Up to and including the line with "purple 1x1 plate [484,418,542,472]", write out the listing from its first line, minus the pictures.
===
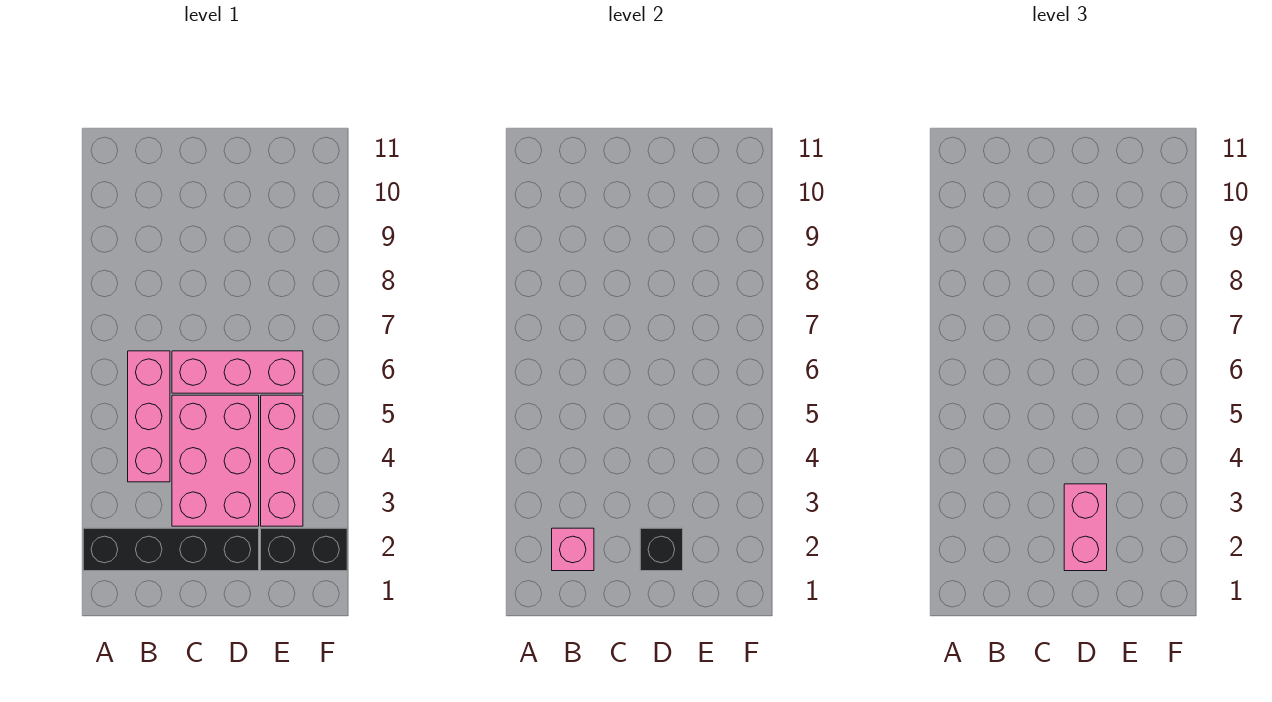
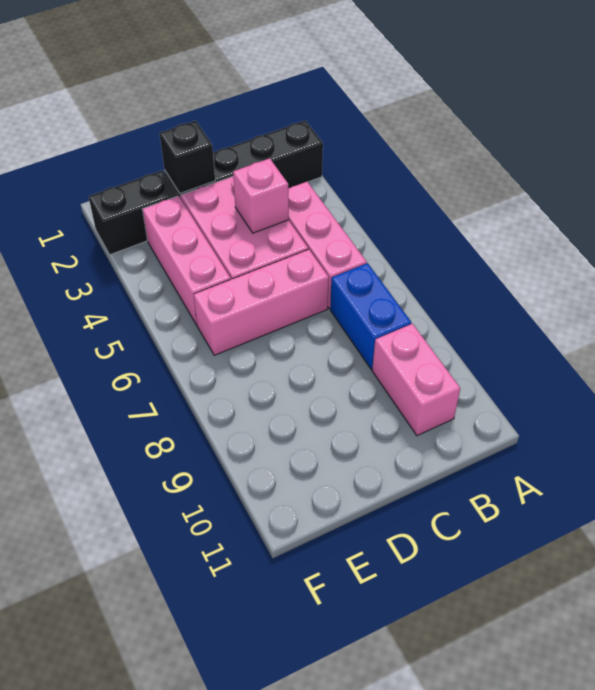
pink 1x1 brick [552,528,594,571] -> pink 1x1 brick moved to [233,158,289,233]
none -> blue 1x2 brick [330,263,411,369]
pink 1x2 brick [1064,484,1107,571] -> pink 1x2 brick moved to [372,324,460,436]

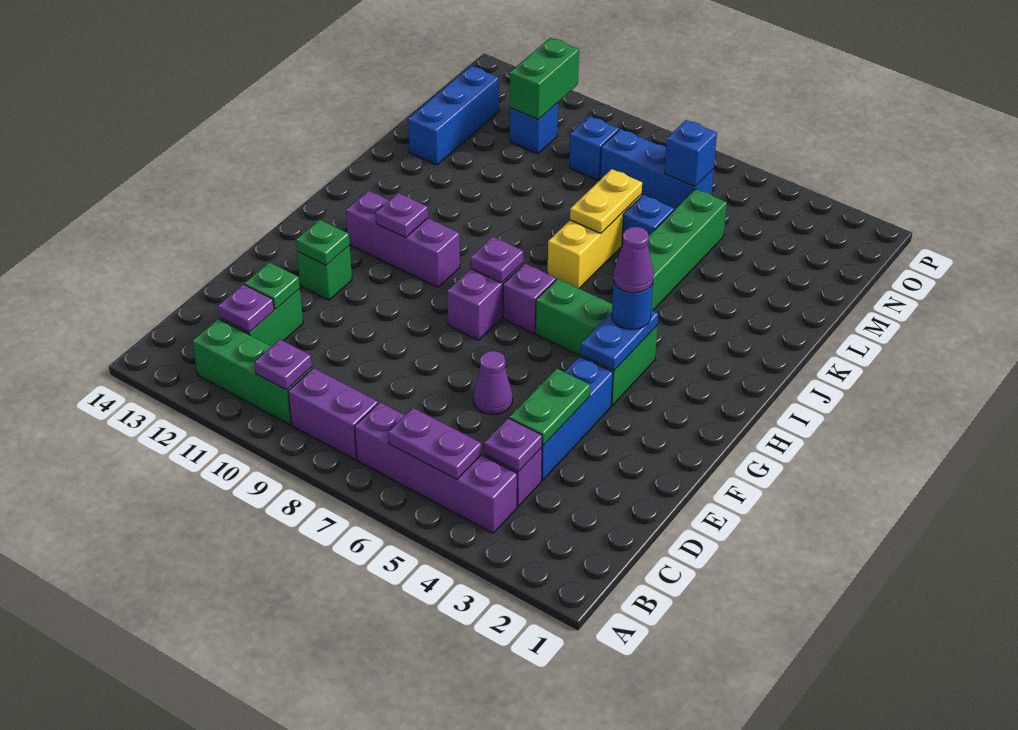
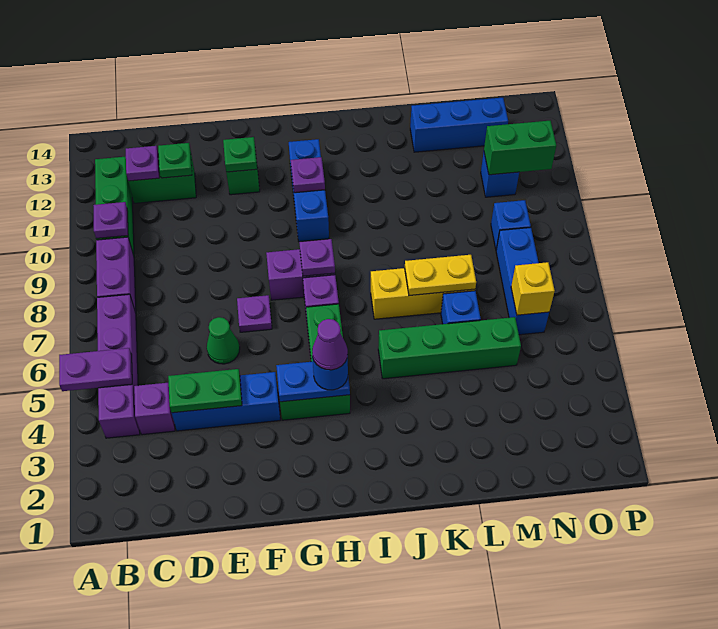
purple 1x2 plate [388,408,482,480] -> purple 1x2 plate turned to [59,348,132,391]
purple 1x1 plate [484,418,542,472] -> purple 1x1 plate moved to [237,295,272,332]
purple 1x1 cone [473,351,513,415] -> green 1x1 cone [207,317,240,364]
purple 1x3 brick [346,191,460,287] -> blue 1x3 brick [289,139,329,242]
blue 1x1 brick [664,120,717,187] -> yellow 1x1 brick [511,262,555,315]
===
## Solution for this exercise
pink 1x1 brick [552,528,594,571] -> pink 1x1 brick moved to [233,158,289,233]
none -> blue 1x2 brick [330,263,411,369]
pink 1x2 brick [1064,484,1107,571] -> pink 1x2 brick moved to [372,324,460,436]

purple 1x2 plate [388,408,482,480] -> purple 1x2 plate turned to [59,348,132,391]
purple 1x1 plate [484,418,542,472] -> purple 1x1 plate moved to [237,295,272,332]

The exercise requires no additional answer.